- [Exercise directions]:
Among the entries below, please repeat exactly and only the lines from the line containing "RTC1 pin SDA: GP3 -> GP2" to the line containing "KEYS pin COM: GND -> 5V", both lines included.

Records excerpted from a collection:

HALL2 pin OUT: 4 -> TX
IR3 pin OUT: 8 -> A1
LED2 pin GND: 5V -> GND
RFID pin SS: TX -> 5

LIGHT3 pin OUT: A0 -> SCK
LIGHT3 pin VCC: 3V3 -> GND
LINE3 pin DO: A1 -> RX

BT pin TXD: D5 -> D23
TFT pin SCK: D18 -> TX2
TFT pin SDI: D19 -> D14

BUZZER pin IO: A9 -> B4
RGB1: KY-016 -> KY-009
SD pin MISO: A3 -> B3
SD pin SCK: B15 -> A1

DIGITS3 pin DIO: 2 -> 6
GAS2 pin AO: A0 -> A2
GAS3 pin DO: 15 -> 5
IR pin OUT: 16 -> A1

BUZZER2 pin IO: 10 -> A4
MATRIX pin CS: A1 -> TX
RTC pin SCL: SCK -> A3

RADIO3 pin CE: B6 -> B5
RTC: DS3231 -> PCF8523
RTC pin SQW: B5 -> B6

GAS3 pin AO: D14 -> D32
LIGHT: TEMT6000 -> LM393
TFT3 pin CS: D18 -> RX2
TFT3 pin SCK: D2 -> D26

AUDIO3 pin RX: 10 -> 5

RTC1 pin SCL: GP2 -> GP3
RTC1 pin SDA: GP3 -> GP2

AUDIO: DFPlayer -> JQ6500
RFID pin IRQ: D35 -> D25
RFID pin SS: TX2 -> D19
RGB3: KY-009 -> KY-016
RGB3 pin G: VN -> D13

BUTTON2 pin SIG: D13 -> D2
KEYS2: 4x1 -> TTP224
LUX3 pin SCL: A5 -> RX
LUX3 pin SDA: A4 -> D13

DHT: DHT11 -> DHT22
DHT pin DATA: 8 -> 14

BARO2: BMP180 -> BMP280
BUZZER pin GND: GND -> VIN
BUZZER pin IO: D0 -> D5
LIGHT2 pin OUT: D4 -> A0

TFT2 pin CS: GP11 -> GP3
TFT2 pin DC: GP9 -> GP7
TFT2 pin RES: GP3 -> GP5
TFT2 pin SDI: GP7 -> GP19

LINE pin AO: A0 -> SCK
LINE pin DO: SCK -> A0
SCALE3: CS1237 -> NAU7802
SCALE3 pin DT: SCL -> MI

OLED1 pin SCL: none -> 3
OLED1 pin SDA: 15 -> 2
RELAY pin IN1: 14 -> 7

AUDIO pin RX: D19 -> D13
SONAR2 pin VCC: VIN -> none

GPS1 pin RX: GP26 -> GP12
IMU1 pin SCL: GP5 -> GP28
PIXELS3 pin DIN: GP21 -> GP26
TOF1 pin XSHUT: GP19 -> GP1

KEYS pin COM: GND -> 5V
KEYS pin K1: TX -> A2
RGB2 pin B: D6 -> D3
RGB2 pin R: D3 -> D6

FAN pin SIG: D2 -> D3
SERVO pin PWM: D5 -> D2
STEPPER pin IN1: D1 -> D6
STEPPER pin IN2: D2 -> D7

- [Solved problem]:
RTC1 pin SDA: GP3 -> GP2

AUDIO: DFPlayer -> JQ6500
RFID pin IRQ: D35 -> D25
RFID pin SS: TX2 -> D19
RGB3: KY-009 -> KY-016
RGB3 pin G: VN -> D13

BUTTON2 pin SIG: D13 -> D2
KEYS2: 4x1 -> TTP224
LUX3 pin SCL: A5 -> RX
LUX3 pin SDA: A4 -> D13

DHT: DHT11 -> DHT22
DHT pin DATA: 8 -> 14

BARO2: BMP180 -> BMP280
BUZZER pin GND: GND -> VIN
BUZZER pin IO: D0 -> D5
LIGHT2 pin OUT: D4 -> A0

TFT2 pin CS: GP11 -> GP3
TFT2 pin DC: GP9 -> GP7
TFT2 pin RES: GP3 -> GP5
TFT2 pin SDI: GP7 -> GP19

LINE pin AO: A0 -> SCK
LINE pin DO: SCK -> A0
SCALE3: CS1237 -> NAU7802
SCALE3 pin DT: SCL -> MI

OLED1 pin SCL: none -> 3
OLED1 pin SDA: 15 -> 2
RELAY pin IN1: 14 -> 7

AUDIO pin RX: D19 -> D13
SONAR2 pin VCC: VIN -> none

GPS1 pin RX: GP26 -> GP12
IMU1 pin SCL: GP5 -> GP28
PIXELS3 pin DIN: GP21 -> GP26
TOF1 pin XSHUT: GP19 -> GP1

KEYS pin COM: GND -> 5V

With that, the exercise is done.